DATA SHOWN:

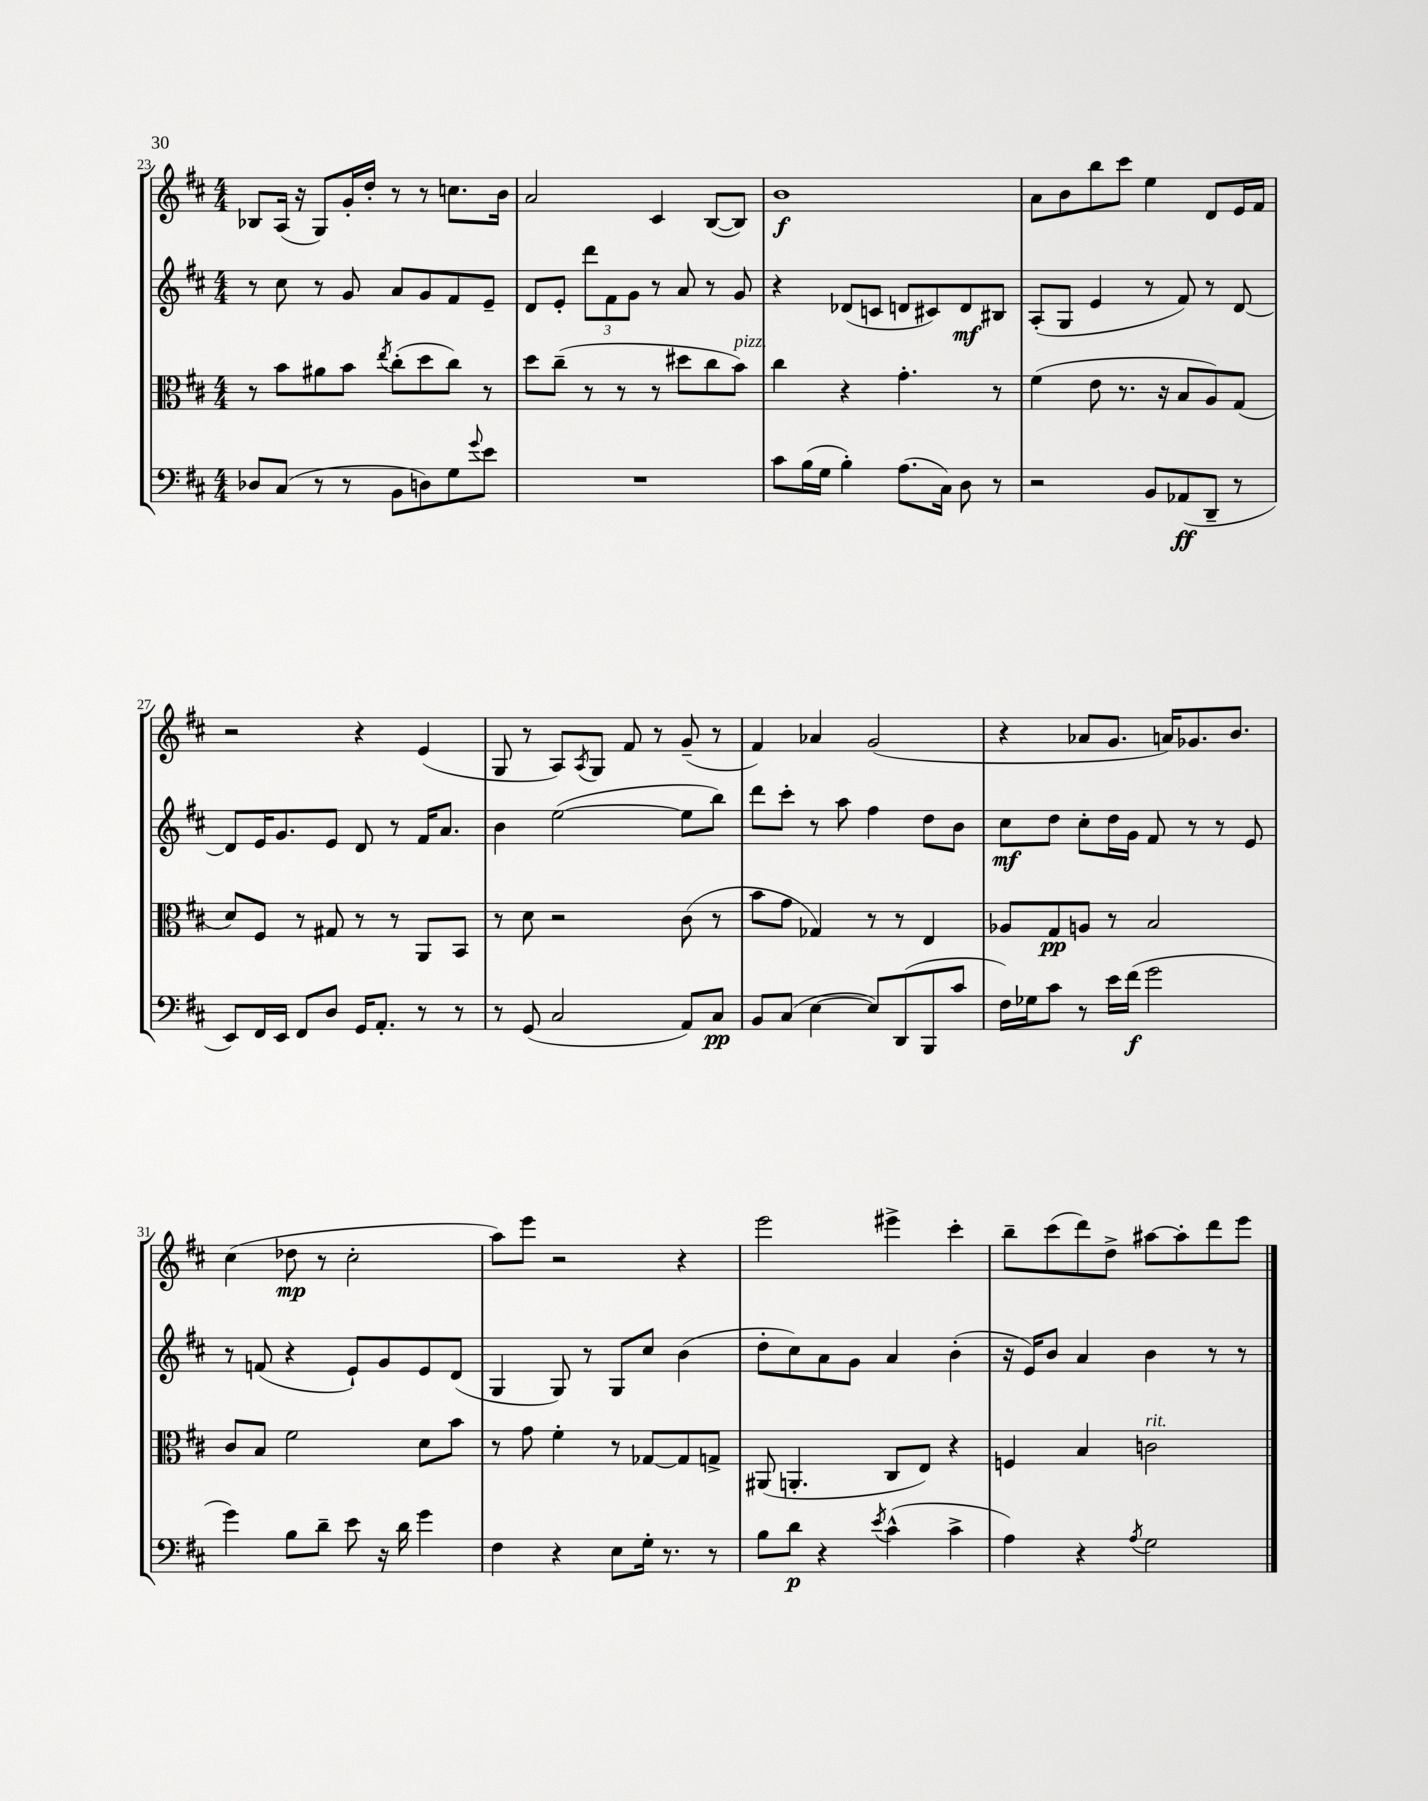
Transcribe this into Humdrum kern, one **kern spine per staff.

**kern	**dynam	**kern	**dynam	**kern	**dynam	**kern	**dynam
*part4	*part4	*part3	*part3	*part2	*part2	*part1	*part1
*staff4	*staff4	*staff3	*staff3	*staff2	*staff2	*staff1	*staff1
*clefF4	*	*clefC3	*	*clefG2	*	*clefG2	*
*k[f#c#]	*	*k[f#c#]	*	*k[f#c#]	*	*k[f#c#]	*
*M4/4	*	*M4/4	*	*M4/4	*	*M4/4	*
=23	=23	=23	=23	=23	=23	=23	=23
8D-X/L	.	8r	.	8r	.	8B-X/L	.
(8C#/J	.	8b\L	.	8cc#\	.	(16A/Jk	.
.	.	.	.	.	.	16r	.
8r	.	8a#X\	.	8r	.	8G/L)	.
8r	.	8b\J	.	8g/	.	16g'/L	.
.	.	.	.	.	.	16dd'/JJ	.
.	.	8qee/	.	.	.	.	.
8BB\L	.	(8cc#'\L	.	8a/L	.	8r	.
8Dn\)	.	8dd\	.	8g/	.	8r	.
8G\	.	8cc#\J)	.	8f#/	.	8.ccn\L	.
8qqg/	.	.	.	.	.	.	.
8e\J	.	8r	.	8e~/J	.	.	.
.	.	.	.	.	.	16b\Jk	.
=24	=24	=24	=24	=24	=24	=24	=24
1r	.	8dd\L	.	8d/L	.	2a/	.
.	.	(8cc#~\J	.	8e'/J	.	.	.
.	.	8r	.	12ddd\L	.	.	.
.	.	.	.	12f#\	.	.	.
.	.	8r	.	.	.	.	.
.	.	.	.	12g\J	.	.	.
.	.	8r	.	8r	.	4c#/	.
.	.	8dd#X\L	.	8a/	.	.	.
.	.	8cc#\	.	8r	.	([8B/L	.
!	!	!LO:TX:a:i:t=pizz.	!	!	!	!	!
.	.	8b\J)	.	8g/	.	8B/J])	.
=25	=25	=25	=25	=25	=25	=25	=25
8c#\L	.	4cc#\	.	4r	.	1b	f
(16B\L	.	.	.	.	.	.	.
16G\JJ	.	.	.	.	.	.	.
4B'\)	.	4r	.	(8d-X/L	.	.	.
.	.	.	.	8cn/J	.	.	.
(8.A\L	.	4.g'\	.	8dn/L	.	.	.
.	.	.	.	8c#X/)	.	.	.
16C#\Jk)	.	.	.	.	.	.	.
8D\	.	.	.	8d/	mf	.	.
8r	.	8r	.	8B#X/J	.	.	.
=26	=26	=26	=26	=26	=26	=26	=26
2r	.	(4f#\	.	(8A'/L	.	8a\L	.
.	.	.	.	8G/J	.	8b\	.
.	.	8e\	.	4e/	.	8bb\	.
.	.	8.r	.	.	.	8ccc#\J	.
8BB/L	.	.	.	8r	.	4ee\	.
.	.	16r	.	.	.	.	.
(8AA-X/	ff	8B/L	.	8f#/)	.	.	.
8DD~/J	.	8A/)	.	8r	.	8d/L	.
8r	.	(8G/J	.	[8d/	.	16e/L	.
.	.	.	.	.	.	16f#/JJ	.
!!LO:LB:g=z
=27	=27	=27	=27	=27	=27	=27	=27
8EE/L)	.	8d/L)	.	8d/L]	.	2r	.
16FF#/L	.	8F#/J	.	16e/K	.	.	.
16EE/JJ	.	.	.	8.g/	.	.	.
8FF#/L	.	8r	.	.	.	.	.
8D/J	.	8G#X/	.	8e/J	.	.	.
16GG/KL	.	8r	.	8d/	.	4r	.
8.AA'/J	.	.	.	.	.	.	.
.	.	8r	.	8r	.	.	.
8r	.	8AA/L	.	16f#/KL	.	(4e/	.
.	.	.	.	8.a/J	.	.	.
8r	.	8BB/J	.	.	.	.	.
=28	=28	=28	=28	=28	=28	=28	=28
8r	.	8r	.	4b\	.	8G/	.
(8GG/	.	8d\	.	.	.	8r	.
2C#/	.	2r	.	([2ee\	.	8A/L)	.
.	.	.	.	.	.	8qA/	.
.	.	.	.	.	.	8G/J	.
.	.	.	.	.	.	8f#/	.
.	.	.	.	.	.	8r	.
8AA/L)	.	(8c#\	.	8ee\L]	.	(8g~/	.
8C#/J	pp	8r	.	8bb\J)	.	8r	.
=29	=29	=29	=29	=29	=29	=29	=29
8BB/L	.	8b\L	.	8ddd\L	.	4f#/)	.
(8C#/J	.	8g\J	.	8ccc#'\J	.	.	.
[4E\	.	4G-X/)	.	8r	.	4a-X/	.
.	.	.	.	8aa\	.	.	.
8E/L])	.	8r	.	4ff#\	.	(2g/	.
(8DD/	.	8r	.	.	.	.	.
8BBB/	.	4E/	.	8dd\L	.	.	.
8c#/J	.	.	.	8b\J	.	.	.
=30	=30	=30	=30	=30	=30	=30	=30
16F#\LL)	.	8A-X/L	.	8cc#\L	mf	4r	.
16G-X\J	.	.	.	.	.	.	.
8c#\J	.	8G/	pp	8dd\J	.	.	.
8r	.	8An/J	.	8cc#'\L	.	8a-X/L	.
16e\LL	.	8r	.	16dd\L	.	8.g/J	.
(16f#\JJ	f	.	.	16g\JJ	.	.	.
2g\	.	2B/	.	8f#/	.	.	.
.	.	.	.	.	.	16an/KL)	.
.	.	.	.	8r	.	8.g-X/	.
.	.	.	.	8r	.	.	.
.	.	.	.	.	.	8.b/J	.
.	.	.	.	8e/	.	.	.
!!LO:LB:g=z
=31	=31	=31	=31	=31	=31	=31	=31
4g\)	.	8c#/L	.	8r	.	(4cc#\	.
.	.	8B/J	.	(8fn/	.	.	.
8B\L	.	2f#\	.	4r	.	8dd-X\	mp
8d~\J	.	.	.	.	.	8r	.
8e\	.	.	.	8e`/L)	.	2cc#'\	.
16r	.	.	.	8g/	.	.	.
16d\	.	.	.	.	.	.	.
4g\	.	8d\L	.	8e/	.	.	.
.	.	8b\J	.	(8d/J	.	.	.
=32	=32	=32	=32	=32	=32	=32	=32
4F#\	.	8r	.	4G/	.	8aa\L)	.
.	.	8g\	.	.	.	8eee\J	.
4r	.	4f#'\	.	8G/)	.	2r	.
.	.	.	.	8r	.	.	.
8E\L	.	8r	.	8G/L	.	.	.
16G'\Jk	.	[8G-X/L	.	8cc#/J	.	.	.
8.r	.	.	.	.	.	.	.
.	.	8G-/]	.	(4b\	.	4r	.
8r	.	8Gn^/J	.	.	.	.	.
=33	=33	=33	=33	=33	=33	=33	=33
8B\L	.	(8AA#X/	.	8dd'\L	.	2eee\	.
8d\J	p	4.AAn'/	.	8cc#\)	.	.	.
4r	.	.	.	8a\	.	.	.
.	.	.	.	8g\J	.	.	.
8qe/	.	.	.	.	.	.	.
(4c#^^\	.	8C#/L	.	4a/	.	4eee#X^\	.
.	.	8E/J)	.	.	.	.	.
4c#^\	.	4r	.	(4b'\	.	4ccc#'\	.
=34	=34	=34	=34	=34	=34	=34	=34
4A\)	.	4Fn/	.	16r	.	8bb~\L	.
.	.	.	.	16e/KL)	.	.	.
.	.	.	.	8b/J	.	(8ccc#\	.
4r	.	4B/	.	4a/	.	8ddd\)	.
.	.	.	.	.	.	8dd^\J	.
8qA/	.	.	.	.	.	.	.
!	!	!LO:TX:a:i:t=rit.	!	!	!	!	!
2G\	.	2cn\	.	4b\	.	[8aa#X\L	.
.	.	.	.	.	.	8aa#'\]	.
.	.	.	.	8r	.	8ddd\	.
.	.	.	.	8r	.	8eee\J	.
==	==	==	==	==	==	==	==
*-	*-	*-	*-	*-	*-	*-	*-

TASK DIRECTIONS:
Identify every line in the items above that contains the word "kern", matching case exactly, and copy each of those lines in full.

WORKED SOLUTION:
Transcribe this into Humdrum kern, one **kern spine per staff.
**kern	**dynam	**kern	**dynam	**kern	**dynam	**kern	**dynam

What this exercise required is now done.